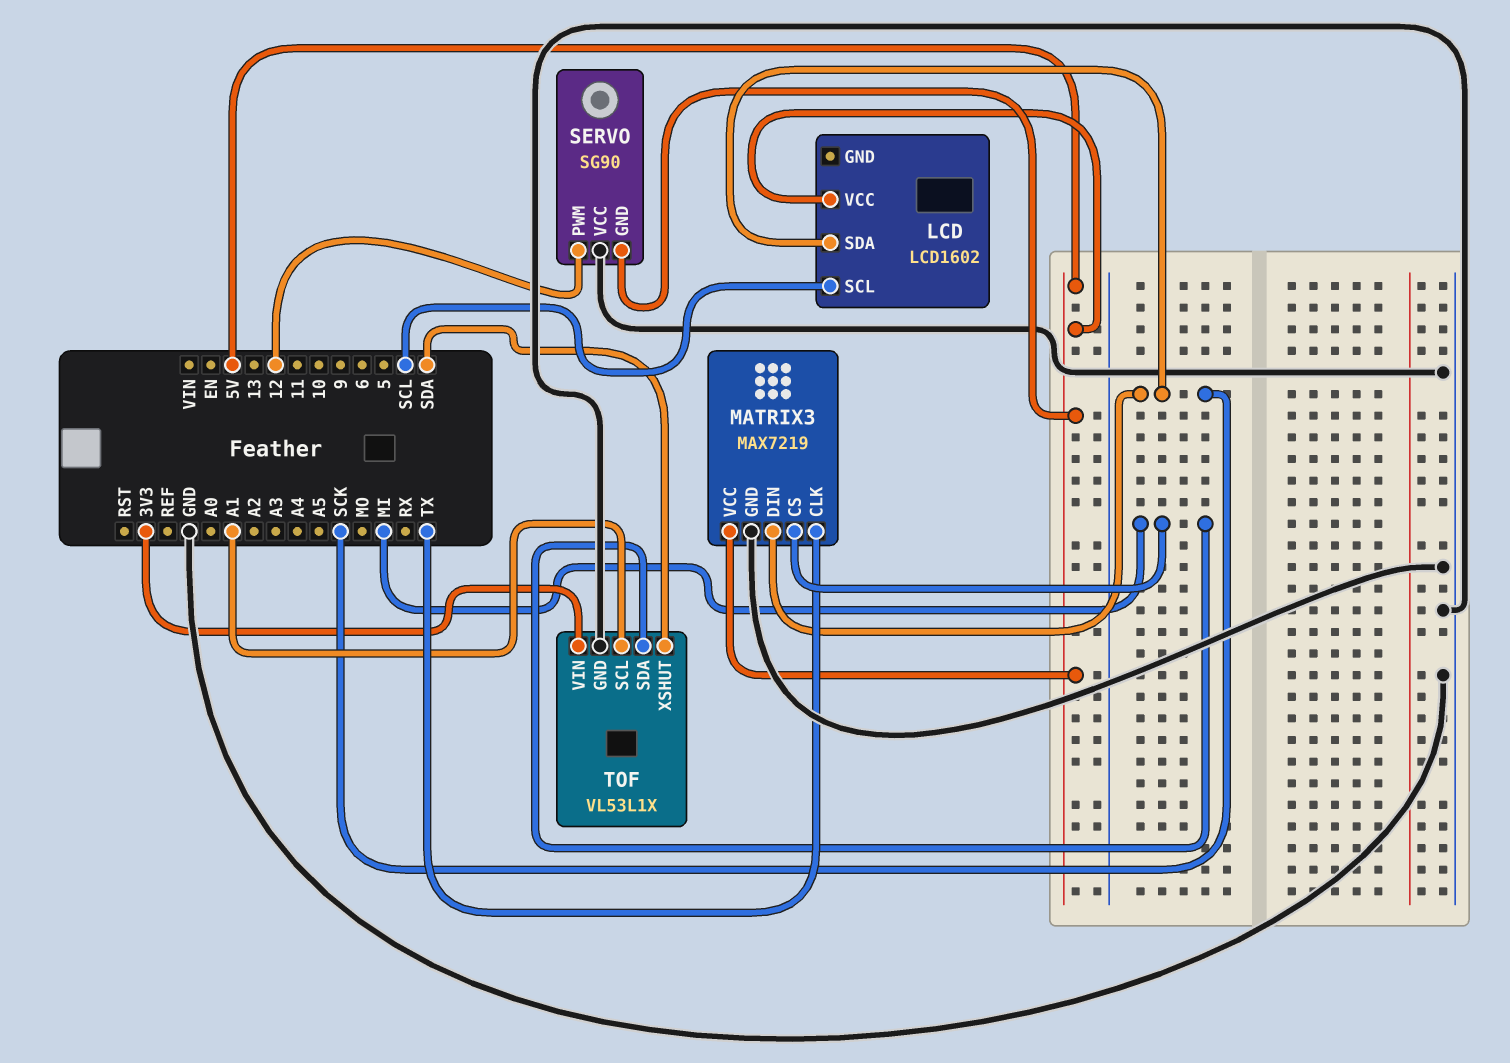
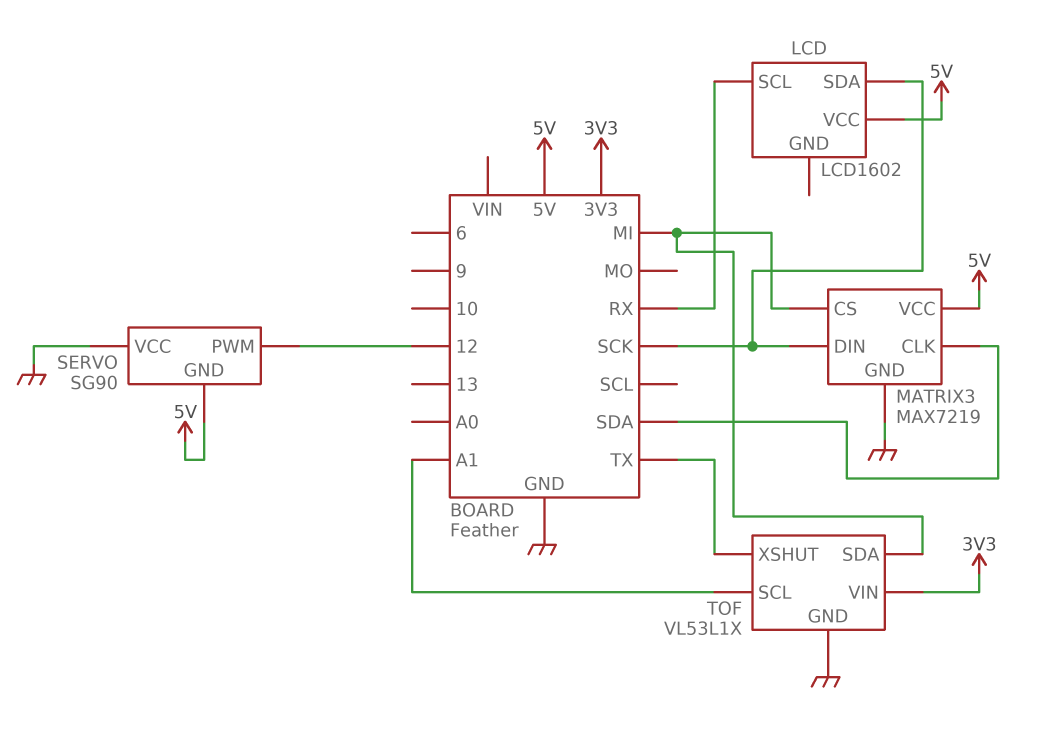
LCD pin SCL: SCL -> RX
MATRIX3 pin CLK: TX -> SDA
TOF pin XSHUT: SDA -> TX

····················

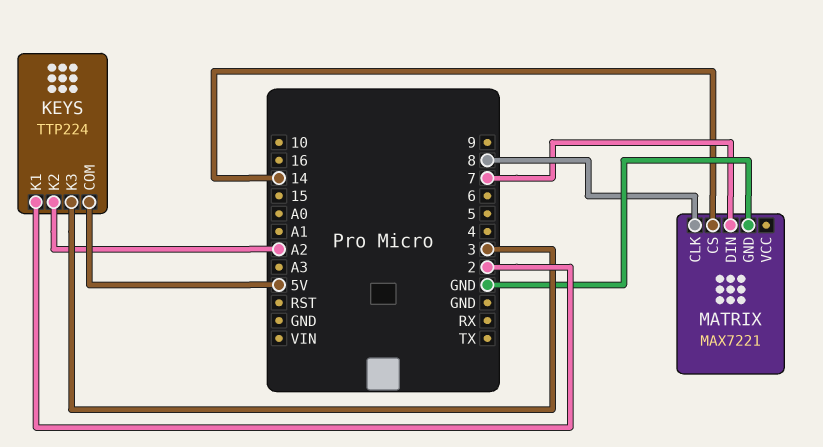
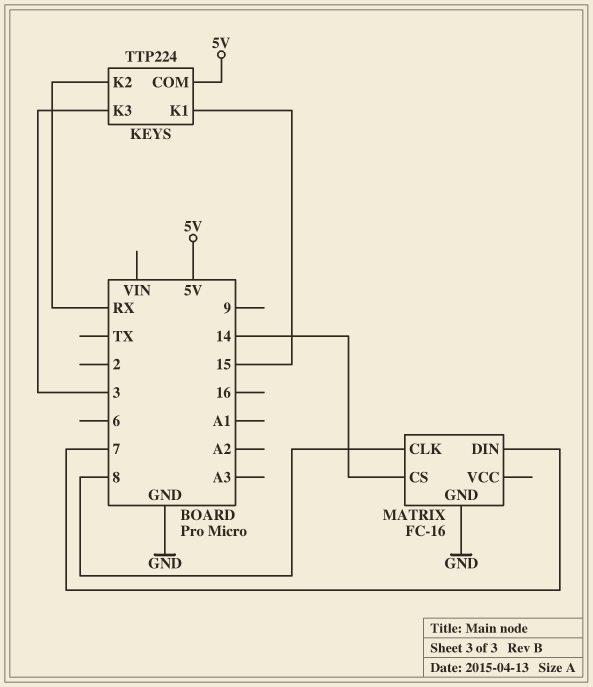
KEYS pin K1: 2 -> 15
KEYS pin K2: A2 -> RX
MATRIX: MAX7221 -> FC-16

····················

* **Task to complete**
Look above for the line holding "LCD pin SCL: SCL -> RX". Print it and every line after it, exactly, through the line holding "TOF pin XSHUT: SDA -> TX".

* **Output of the exercise**
LCD pin SCL: SCL -> RX
MATRIX3 pin CLK: TX -> SDA
TOF pin XSHUT: SDA -> TX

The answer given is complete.